EXERCISE BRIEF:
Scan the material for the word "turquoise", then return every line where it appears.

MATERIAL TO PROCESS:

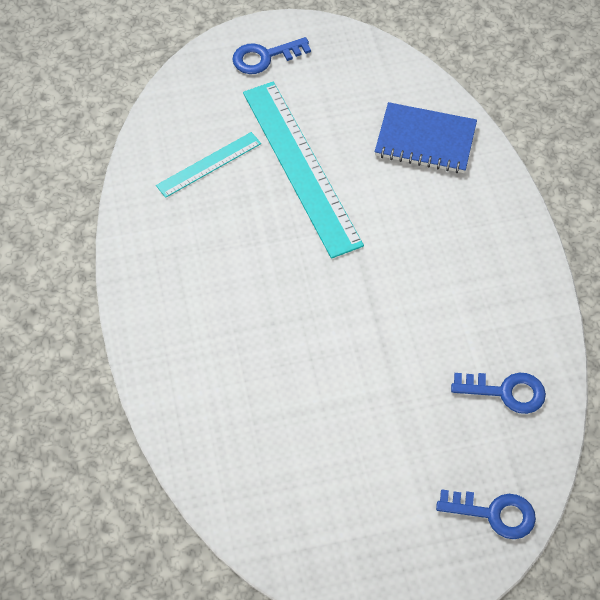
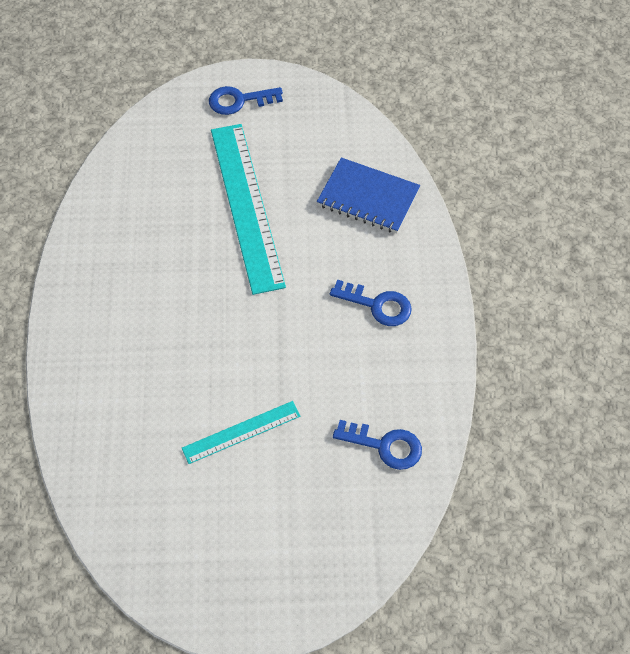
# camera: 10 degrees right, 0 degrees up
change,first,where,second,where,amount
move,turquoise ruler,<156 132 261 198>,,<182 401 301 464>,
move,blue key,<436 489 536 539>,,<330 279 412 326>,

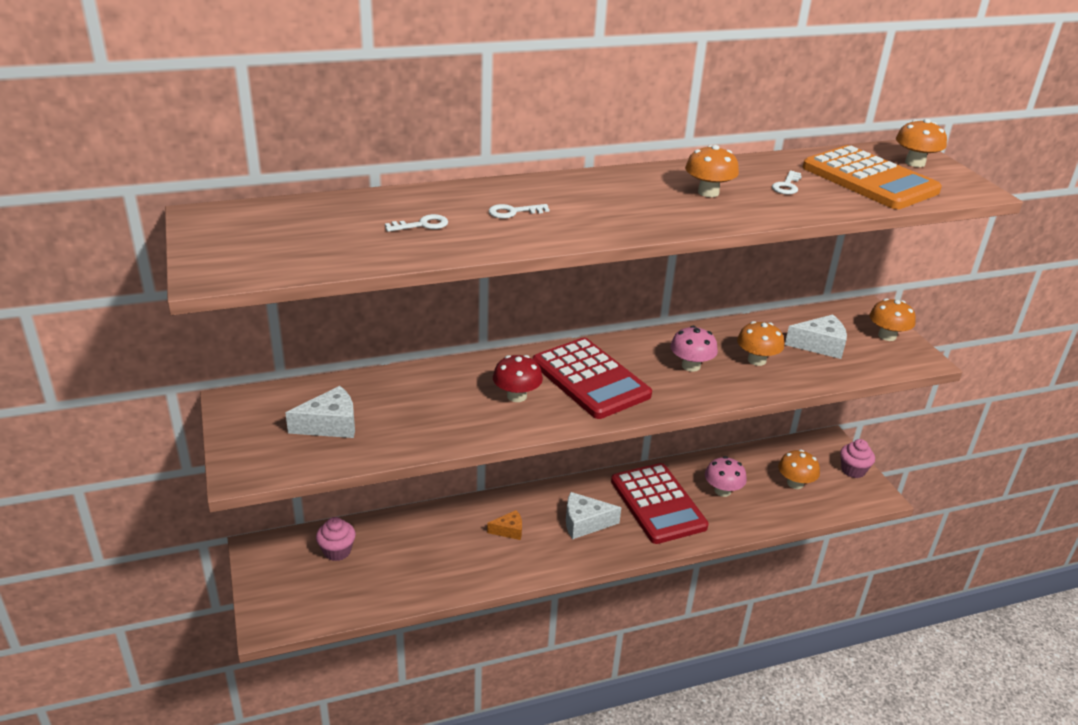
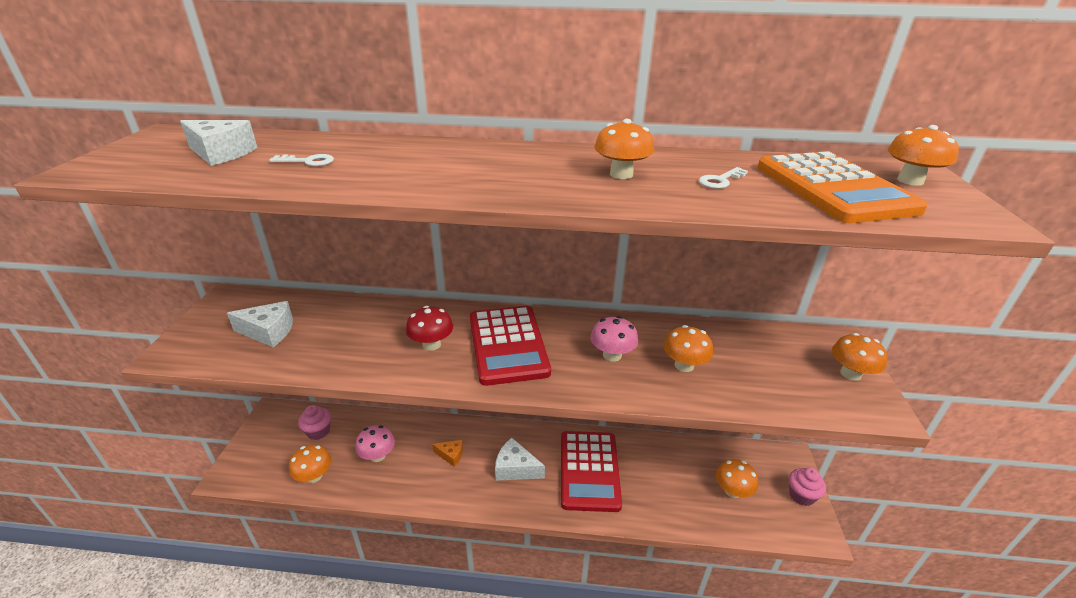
# camera: 25 degrees right, 0 degrees up
change,first,where,second,where,amount
delete,white key,<489 204 550 218>,,,
move,pink mushroom,<705 456 747 497>,,<355 425 395 462>,
move,white cheese,<785 315 847 359>,,<180 120 257 166>,
insert,,,orange mushroom,<289 445 331 483>,

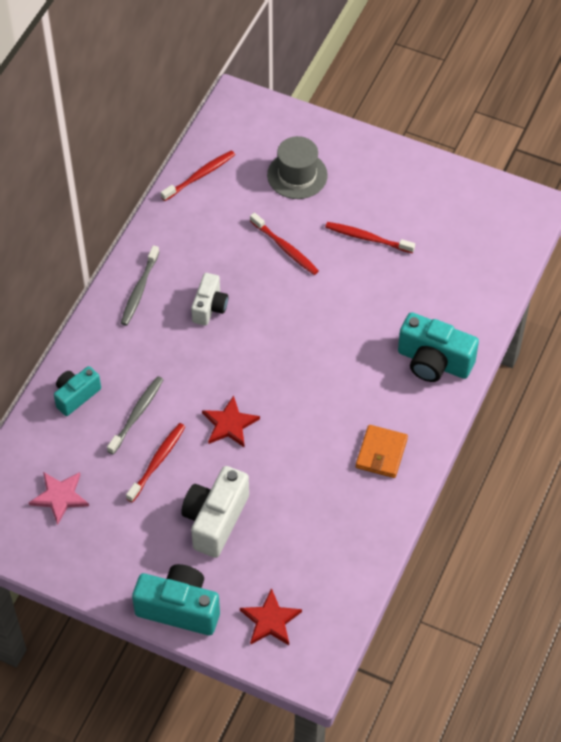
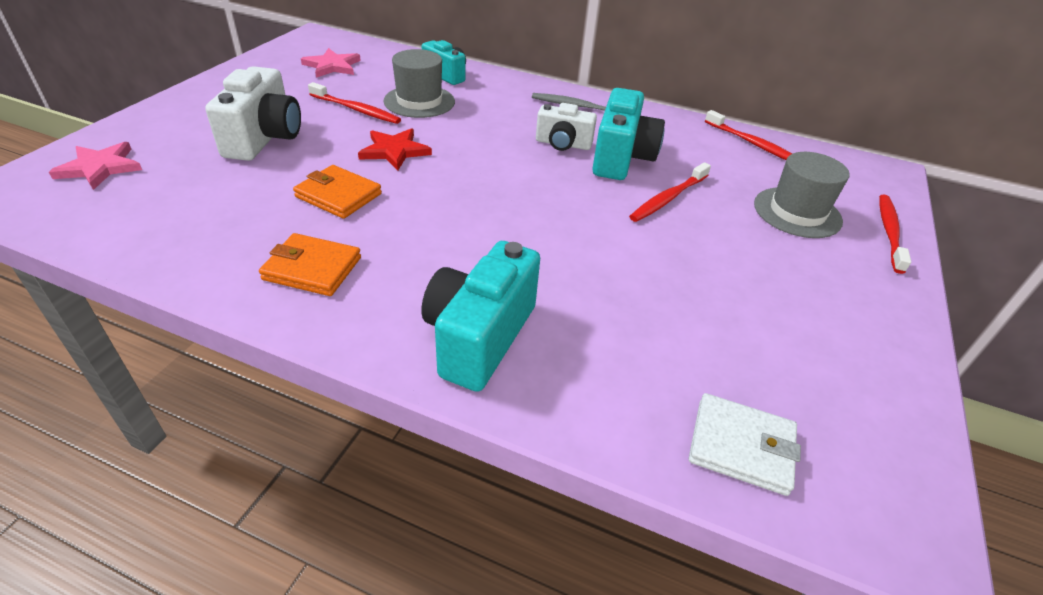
# camera: 85 degrees right, 15 degrees down
change,first,where,second,where,amount
replace,grey toothbrush,<107 376 163 455>,grey hat,<384 49 455 118>,
move,turquoise camera,<132 564 220 635>,,<592 88 665 180>,
rotate,white camera,<181 466 249 558>,,<205 66 301 161>,75 degrees clockwise
recolor,red star,<240 588 302 645>,pink star,<49 142 142 190>,
move,red toothbrush,<325 222 415 253>,,<879 195 911 274>,
insert,,,orange wallet,<293 165 382 219>,
insert,,,white wallet,<689 393 801 496>,

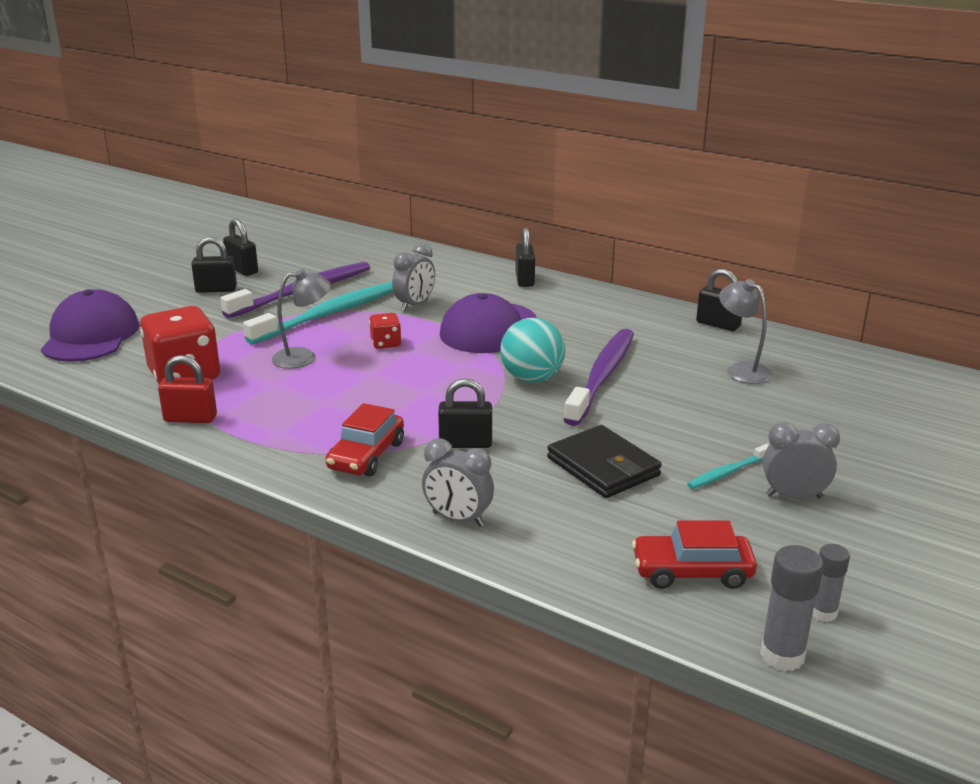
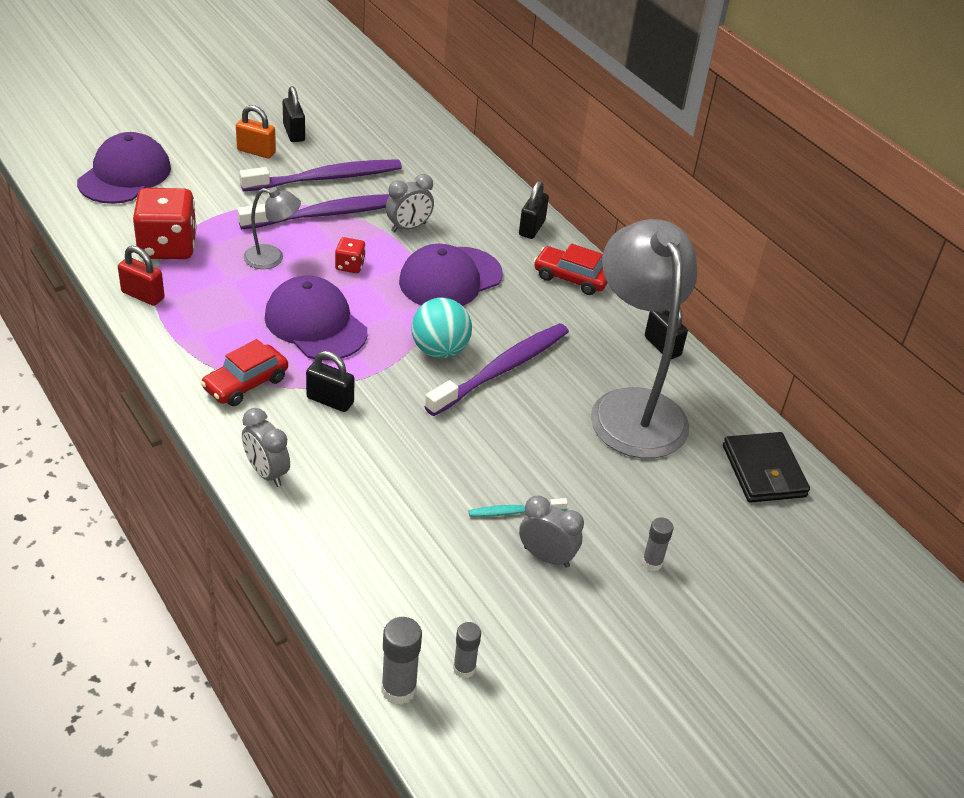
# camera: 20 degrees right, 15 degrees up
change,first,where,second,where,amount
recolor,black padlock,<191 237 237 293>,orange padlock,<236 105 276 159>,
recolor,turquoise toothbrush,<243 282 393 344>,purple toothbrush,<237 194 390 229>,
move,black wallet,<547 425 662 498>,,<723 432 810 503>,
move,red car,<632 521 757 589>,,<534 243 608 295>,
resize,grey lamp,<719 279 773 384>,,<591 219 698 458>,x2.28
insert,,,purple cap,<265 276 367 361>,
insert,,,grey glue stick,<642 517 673 571>,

YOUR RESPONSE:
move,turquoise ruler,<156 132 261 198>,,<182 401 301 464>,
move,turquoise camera,<132 564 220 635>,,<592 88 665 180>,
recolor,turquoise toothbrush,<243 282 393 344>,purple toothbrush,<237 194 390 229>,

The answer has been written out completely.